Data excerpts: Begin

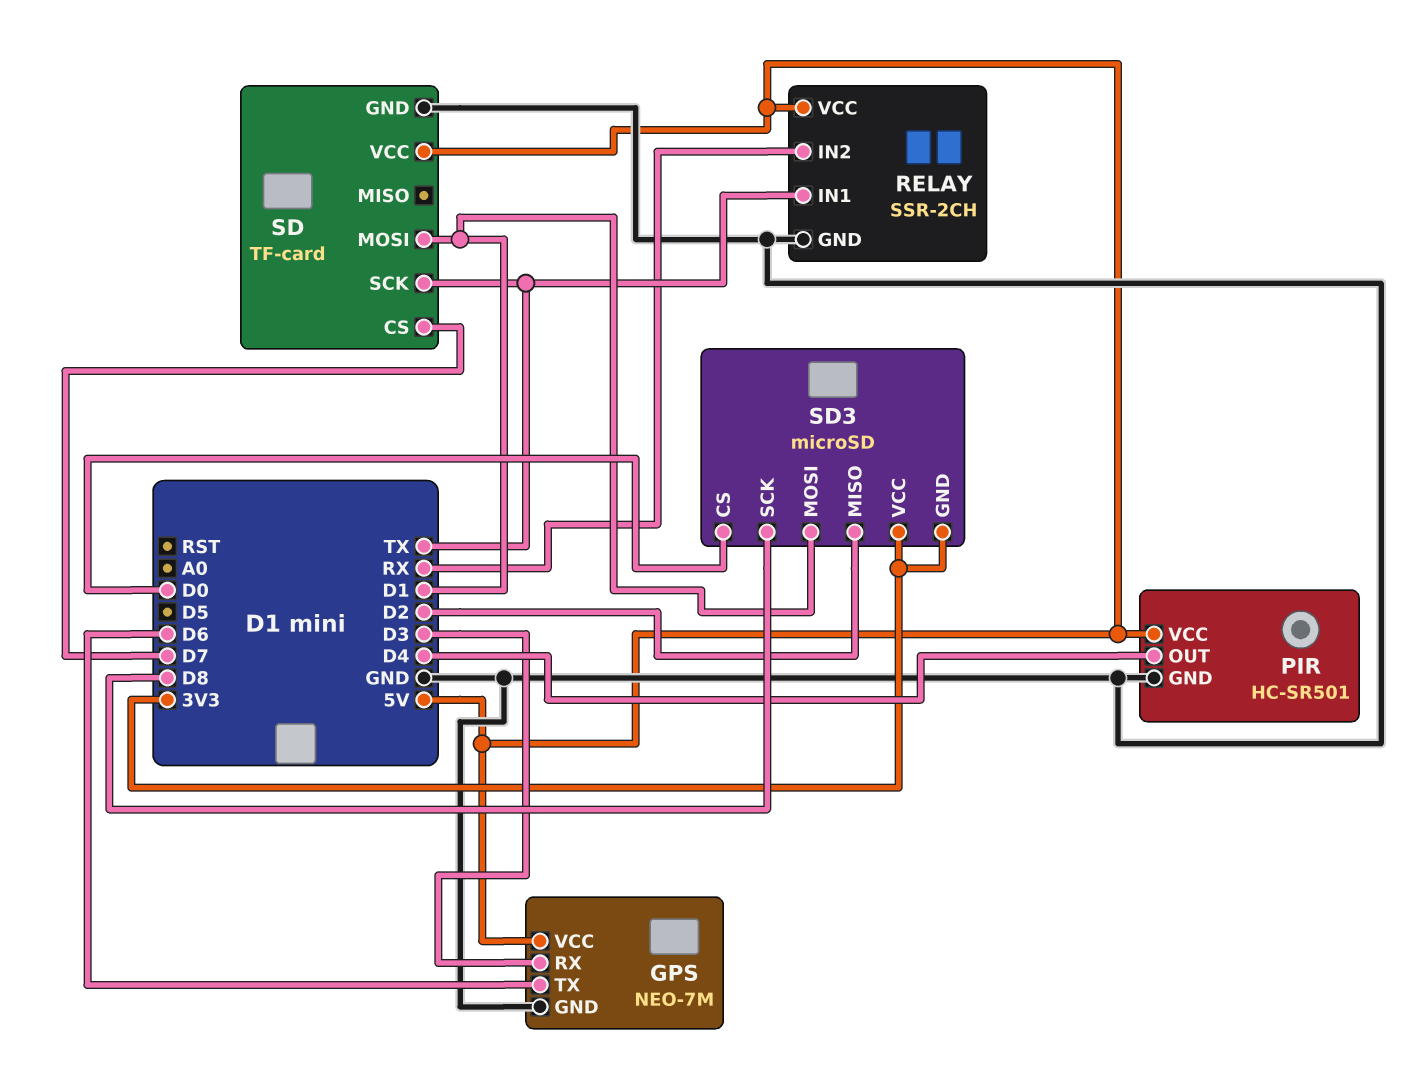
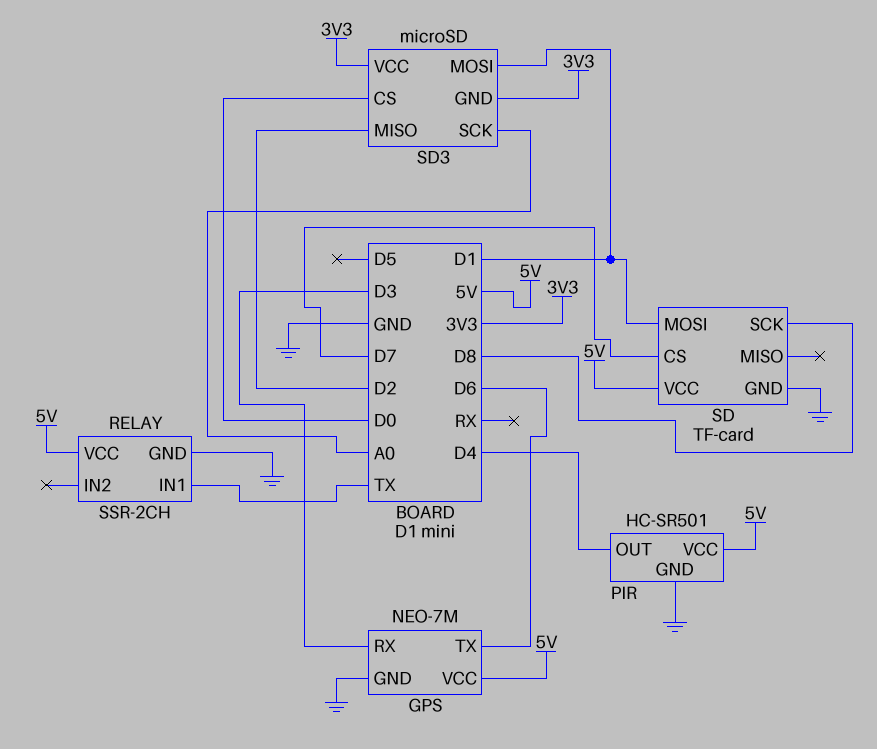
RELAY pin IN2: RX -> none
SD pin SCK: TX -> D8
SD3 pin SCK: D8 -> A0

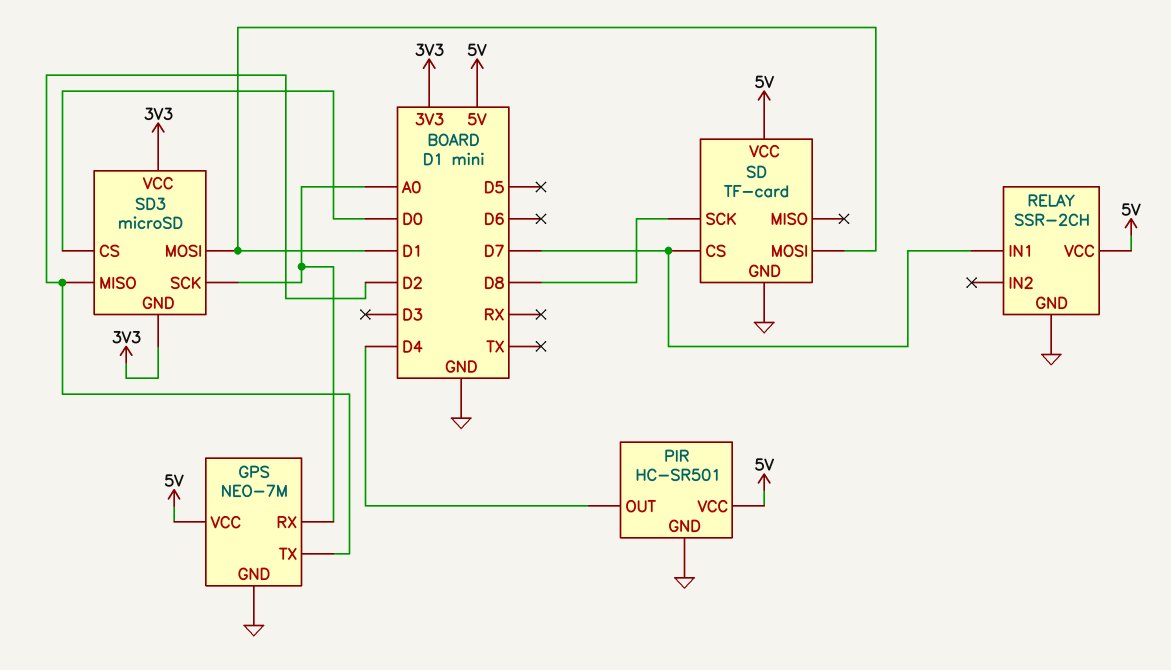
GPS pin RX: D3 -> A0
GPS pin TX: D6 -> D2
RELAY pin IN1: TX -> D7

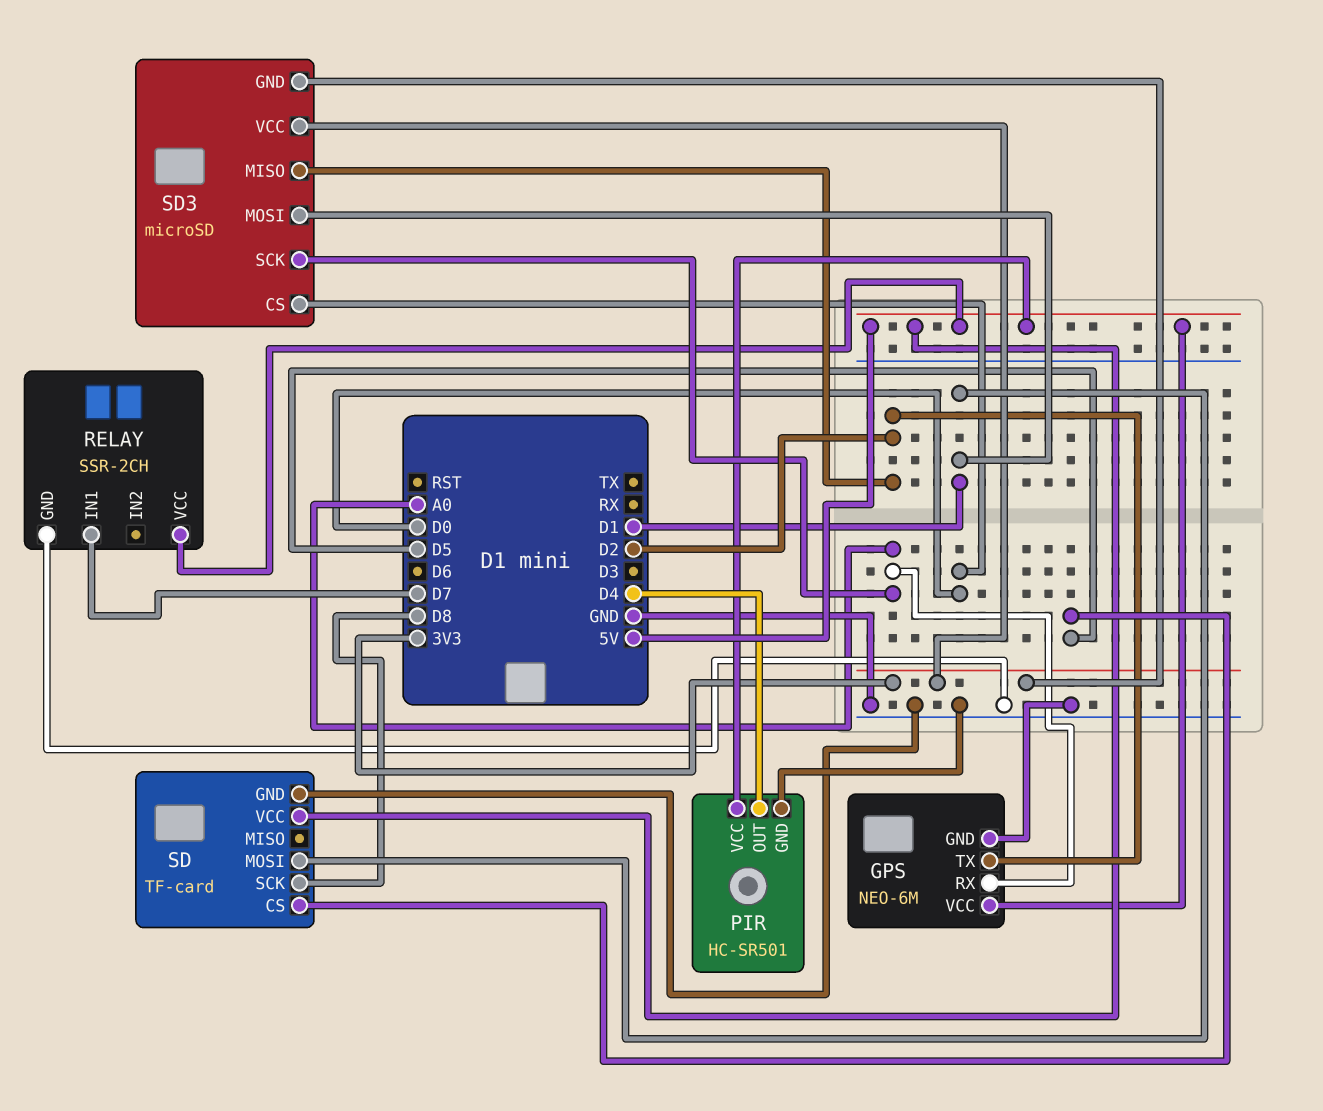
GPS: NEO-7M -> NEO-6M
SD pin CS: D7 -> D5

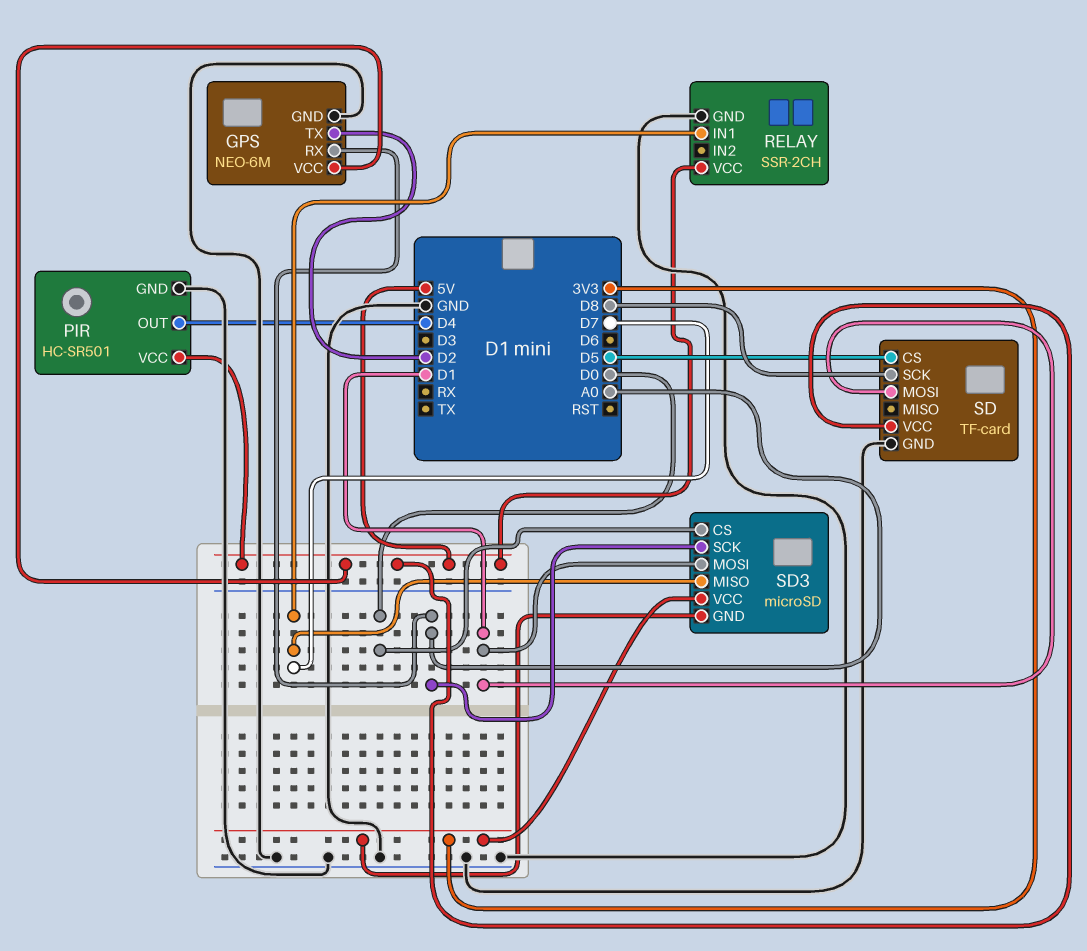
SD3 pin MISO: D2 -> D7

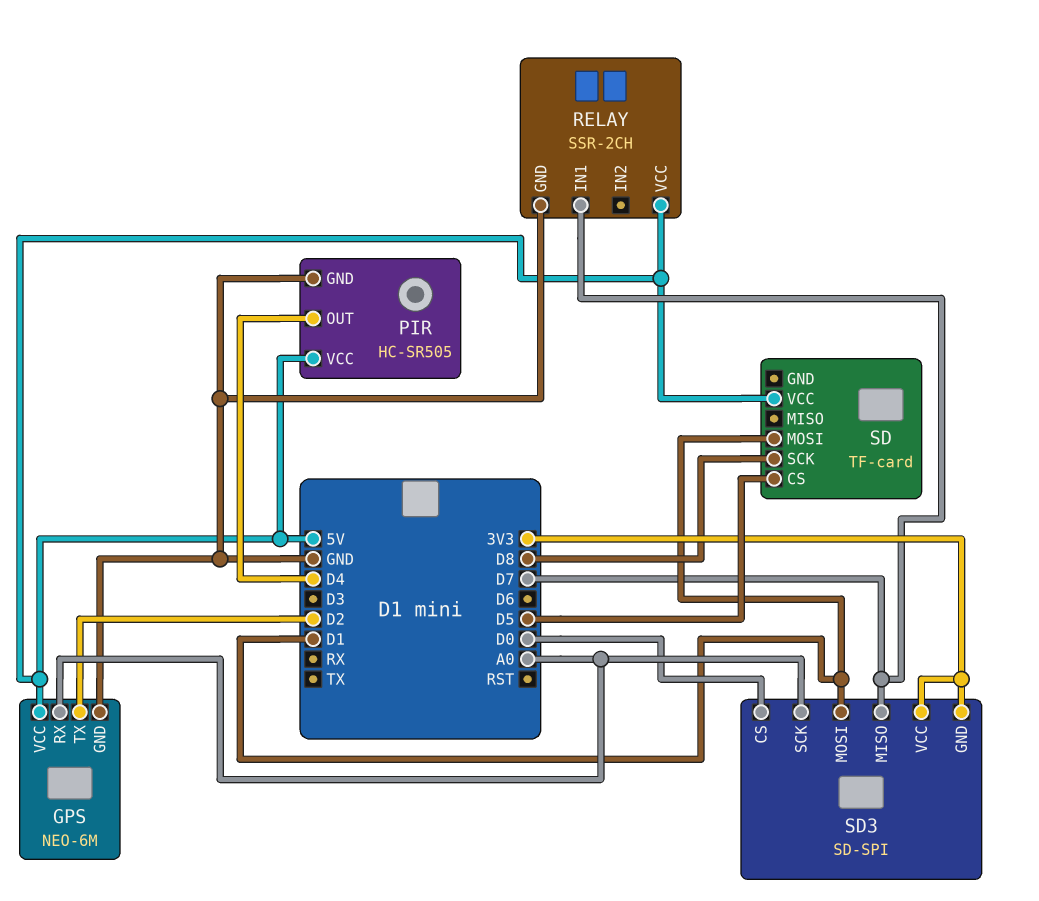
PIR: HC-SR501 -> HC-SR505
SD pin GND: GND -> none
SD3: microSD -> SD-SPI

Data excerpts: End

### To do
The lines from the one holding "PIR: HC-SR501 -> HC-SR505" to the last line of the entries, both included: retype them exactly and give nothing else.

### Answer space
PIR: HC-SR501 -> HC-SR505
SD pin GND: GND -> none
SD3: microSD -> SD-SPI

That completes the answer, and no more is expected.